--- What to work on ---
List each row below that contains the word "positioned", copying every such row in full. Only matches with the same capitalization count.

--- START OF Records for this exercise ---

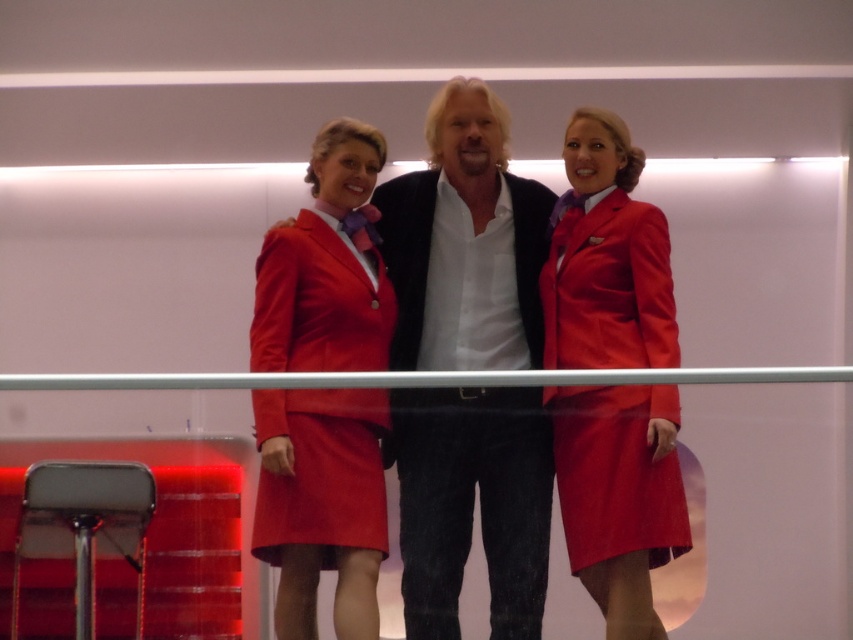
You are a photographer setting up for a group photo. You need to position yourself so that both the matte red uniform at center and the matte red uniform at right are in your camera frame. Given that your camera has a maximum horizontal field of view of 30 inches, will you be able to capture both uniforms in a single shot?

The distance between the matte red uniform at center and the matte red uniform at right is 28.92 inches, which is less than the camera field of view of 30 inches. Therefore, you can capture both uniforms in a single shot.

You are at an event and need to take a photo of the two women in red. The matte red uniform at right and the matte red dress at center are both in frame. Which one is positioned to the right side of the other?

The matte red uniform at right is positioned to the right of the matte red dress at center.

You are standing in the room and want to reach both the point at coordinates point (x=589, y=422) and point (x=283, y=490). Which point will you reach first?

You will reach point (x=589, y=422) first because it is closer to you than point (x=283, y=490), which is further away.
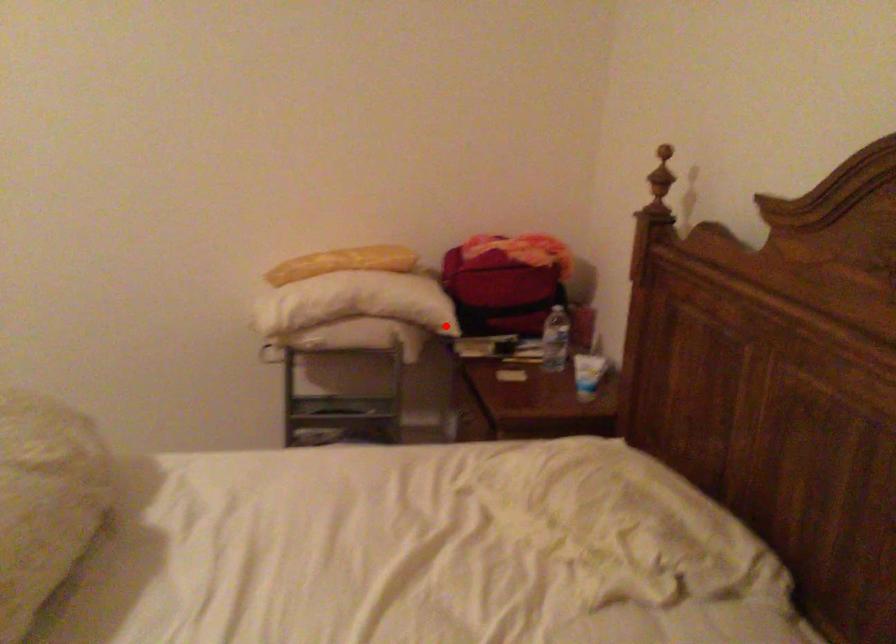
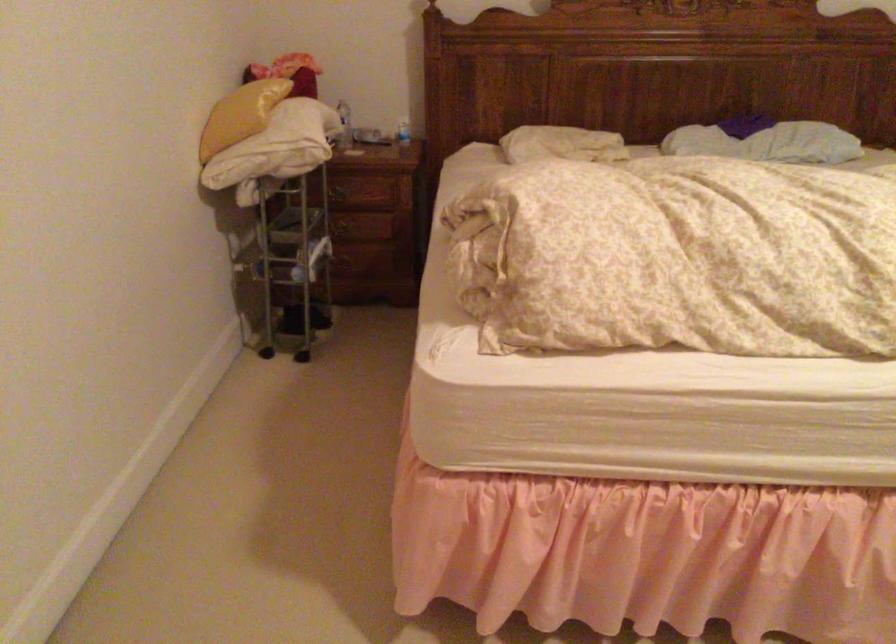
Question: I am providing you with two images of the same scene from different viewpoints. Given a red point in image1, look at the same physical point in image2. Is it:

Choices:
 (A) Closer to the viewpoint
 (B) Farther from the viewpoint

Answer: (B)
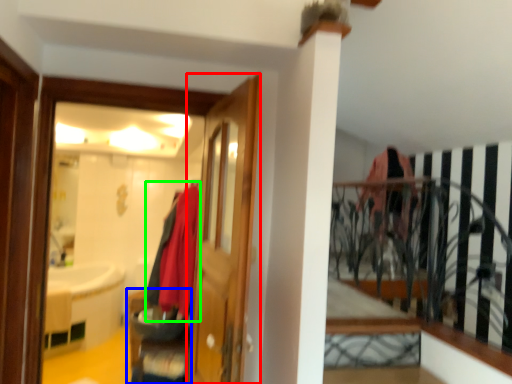
Question: Which is farther away from door (highlighted by a red box)? furniture (highlighted by a blue box) or clothing (highlighted by a green box)?

Choices:
 (A) furniture
 (B) clothing

Answer: (A)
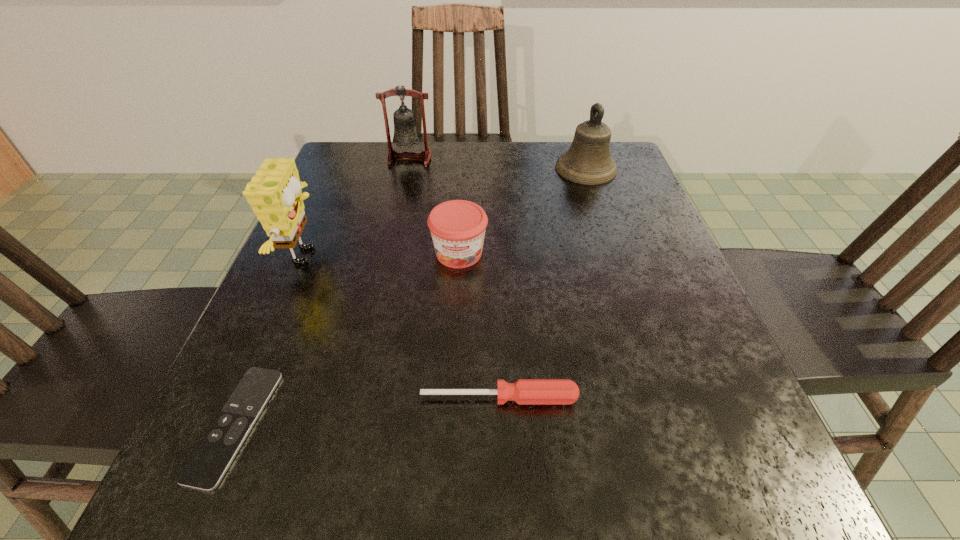
This screenshot has height=540, width=960. I want to click on the fourth object from right to left, so click(406, 134).

Identify the location of sponge. (274, 193).

Where is `the right bell`? the right bell is located at coordinates (588, 161).

Image resolution: width=960 pixels, height=540 pixels. Find the location of `jam`. jam is located at coordinates (457, 227).

This screenshot has height=540, width=960. Find the location of `the fifth tallest object`. the fifth tallest object is located at coordinates (524, 391).

In order to click on remote control in this screenshot , I will do `click(205, 468)`.

Locate an element on the screen. This screenshot has height=540, width=960. blank area located 0.190m on the right of the third object from left to right is located at coordinates tap(509, 159).

Identify the location of vacant space situated 0.330m on the front-facing side of the sponge. Image resolution: width=960 pixels, height=540 pixels. (499, 256).

In order to click on vacant point located 0.110m on the left of the rightmost object in this screenshot , I will do `click(511, 168)`.

Identify the location of vacant space located 0.400m on the front label of the fourth tallest object. The height and width of the screenshot is (540, 960). (446, 502).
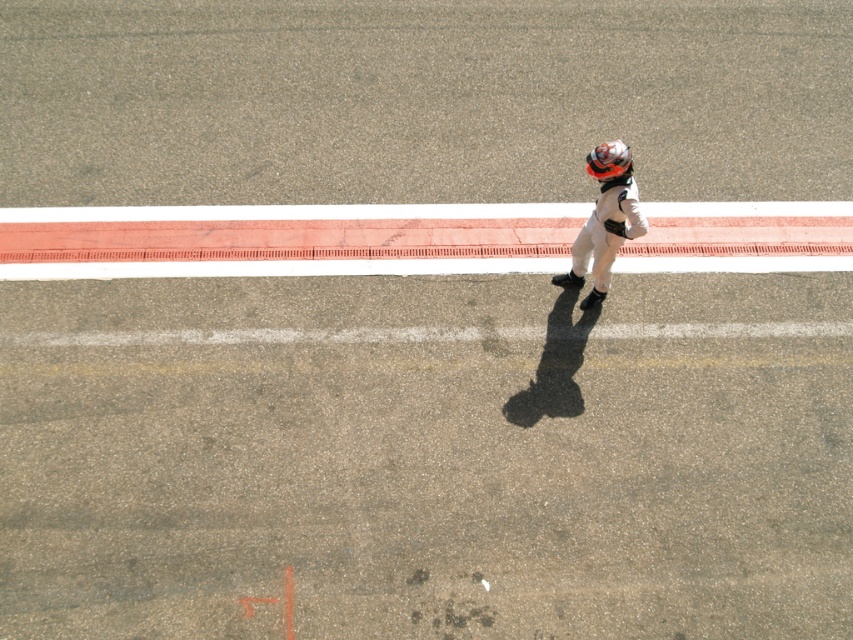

--- END OF Records for this exercise ---

--- In response ---
You are at an event and need to take a photo of the two women in red. The matte red uniform at right and the matte red dress at center are both in frame. Which one is positioned to the right side of the other?
The matte red uniform at right is positioned to the right of the matte red dress at center.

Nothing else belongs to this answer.